[MATERIAL TO PROCESS]

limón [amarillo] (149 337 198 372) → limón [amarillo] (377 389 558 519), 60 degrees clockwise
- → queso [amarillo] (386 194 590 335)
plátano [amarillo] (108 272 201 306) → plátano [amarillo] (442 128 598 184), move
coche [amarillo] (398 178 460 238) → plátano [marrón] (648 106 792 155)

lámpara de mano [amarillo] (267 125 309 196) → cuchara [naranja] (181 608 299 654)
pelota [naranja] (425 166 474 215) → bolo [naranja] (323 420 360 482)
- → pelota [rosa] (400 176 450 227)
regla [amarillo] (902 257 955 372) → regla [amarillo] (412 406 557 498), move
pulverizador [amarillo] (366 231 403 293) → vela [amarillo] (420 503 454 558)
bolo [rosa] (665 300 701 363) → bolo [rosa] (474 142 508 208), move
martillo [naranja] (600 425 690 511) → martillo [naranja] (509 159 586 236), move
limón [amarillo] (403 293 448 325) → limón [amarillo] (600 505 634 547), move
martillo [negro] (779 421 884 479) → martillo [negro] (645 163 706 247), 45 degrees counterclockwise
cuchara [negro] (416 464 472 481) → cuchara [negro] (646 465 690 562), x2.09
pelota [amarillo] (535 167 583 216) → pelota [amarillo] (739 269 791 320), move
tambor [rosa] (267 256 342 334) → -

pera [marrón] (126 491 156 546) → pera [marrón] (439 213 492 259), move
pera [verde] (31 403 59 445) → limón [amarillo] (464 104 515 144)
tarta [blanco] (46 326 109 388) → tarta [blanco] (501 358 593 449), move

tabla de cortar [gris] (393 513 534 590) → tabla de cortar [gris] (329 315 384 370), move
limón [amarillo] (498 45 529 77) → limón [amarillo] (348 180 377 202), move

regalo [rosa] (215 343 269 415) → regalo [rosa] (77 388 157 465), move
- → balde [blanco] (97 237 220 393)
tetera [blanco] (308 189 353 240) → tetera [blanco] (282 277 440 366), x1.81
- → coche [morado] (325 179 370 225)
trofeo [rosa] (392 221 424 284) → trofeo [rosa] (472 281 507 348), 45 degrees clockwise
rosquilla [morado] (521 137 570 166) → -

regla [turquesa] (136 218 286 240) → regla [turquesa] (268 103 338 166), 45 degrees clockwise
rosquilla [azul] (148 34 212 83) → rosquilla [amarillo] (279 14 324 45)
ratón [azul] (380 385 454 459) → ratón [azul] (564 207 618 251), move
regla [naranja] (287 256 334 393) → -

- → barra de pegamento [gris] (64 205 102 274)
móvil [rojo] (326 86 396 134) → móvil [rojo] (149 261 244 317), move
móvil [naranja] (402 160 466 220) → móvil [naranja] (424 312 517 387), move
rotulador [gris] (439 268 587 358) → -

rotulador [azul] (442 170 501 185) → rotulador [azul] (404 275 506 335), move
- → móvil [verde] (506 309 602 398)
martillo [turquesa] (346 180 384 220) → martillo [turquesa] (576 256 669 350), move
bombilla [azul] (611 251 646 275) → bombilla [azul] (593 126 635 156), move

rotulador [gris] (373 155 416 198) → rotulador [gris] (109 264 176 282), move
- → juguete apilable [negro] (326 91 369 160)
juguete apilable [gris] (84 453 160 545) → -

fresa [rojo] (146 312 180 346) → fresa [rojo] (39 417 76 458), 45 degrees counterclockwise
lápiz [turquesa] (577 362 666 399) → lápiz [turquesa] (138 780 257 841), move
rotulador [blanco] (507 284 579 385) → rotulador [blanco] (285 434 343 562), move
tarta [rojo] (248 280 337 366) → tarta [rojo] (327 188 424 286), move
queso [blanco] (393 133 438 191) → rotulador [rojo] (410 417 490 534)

[/MATERIAL TO PROCESS]

EXERCISE OBJECTIVE: Transcribe every entry word for word.

THE ANSWER:
limón [amarillo] (149 337 198 372) → limón [amarillo] (377 389 558 519), 60 degrees clockwise
- → queso [amarillo] (386 194 590 335)
plátano [amarillo] (108 272 201 306) → plátano [amarillo] (442 128 598 184), move
coche [amarillo] (398 178 460 238) → plátano [marrón] (648 106 792 155)

lámpara de mano [amarillo] (267 125 309 196) → cuchara [naranja] (181 608 299 654)
pelota [naranja] (425 166 474 215) → bolo [naranja] (323 420 360 482)
- → pelota [rosa] (400 176 450 227)
regla [amarillo] (902 257 955 372) → regla [amarillo] (412 406 557 498), move
pulverizador [amarillo] (366 231 403 293) → vela [amarillo] (420 503 454 558)
bolo [rosa] (665 300 701 363) → bolo [rosa] (474 142 508 208), move
martillo [naranja] (600 425 690 511) → martillo [naranja] (509 159 586 236), move
limón [amarillo] (403 293 448 325) → limón [amarillo] (600 505 634 547), move
martillo [negro] (779 421 884 479) → martillo [negro] (645 163 706 247), 45 degrees counterclockwise
cuchara [negro] (416 464 472 481) → cuchara [negro] (646 465 690 562), x2.09
pelota [amarillo] (535 167 583 216) → pelota [amarillo] (739 269 791 320), move
tambor [rosa] (267 256 342 334) → -

pera [marrón] (126 491 156 546) → pera [marrón] (439 213 492 259), move
pera [verde] (31 403 59 445) → limón [amarillo] (464 104 515 144)
tarta [blanco] (46 326 109 388) → tarta [blanco] (501 358 593 449), move

tabla de cortar [gris] (393 513 534 590) → tabla de cortar [gris] (329 315 384 370), move
limón [amarillo] (498 45 529 77) → limón [amarillo] (348 180 377 202), move

regalo [rosa] (215 343 269 415) → regalo [rosa] (77 388 157 465), move
- → balde [blanco] (97 237 220 393)
tetera [blanco] (308 189 353 240) → tetera [blanco] (282 277 440 366), x1.81
- → coche [morado] (325 179 370 225)
trofeo [rosa] (392 221 424 284) → trofeo [rosa] (472 281 507 348), 45 degrees clockwise
rosquilla [morado] (521 137 570 166) → -

regla [turquesa] (136 218 286 240) → regla [turquesa] (268 103 338 166), 45 degrees clockwise
rosquilla [azul] (148 34 212 83) → rosquilla [amarillo] (279 14 324 45)
ratón [azul] (380 385 454 459) → ratón [azul] (564 207 618 251), move
regla [naranja] (287 256 334 393) → -

- → barra de pegamento [gris] (64 205 102 274)
móvil [rojo] (326 86 396 134) → móvil [rojo] (149 261 244 317), move
móvil [naranja] (402 160 466 220) → móvil [naranja] (424 312 517 387), move
rotulador [gris] (439 268 587 358) → -

rotulador [azul] (442 170 501 185) → rotulador [azul] (404 275 506 335), move
- → móvil [verde] (506 309 602 398)
martillo [turquesa] (346 180 384 220) → martillo [turquesa] (576 256 669 350), move
bombilla [azul] (611 251 646 275) → bombilla [azul] (593 126 635 156), move

rotulador [gris] (373 155 416 198) → rotulador [gris] (109 264 176 282), move
- → juguete apilable [negro] (326 91 369 160)
juguete apilable [gris] (84 453 160 545) → -

fresa [rojo] (146 312 180 346) → fresa [rojo] (39 417 76 458), 45 degrees counterclockwise
lápiz [turquesa] (577 362 666 399) → lápiz [turquesa] (138 780 257 841), move
rotulador [blanco] (507 284 579 385) → rotulador [blanco] (285 434 343 562), move
tarta [rojo] (248 280 337 366) → tarta [rojo] (327 188 424 286), move
queso [blanco] (393 133 438 191) → rotulador [rojo] (410 417 490 534)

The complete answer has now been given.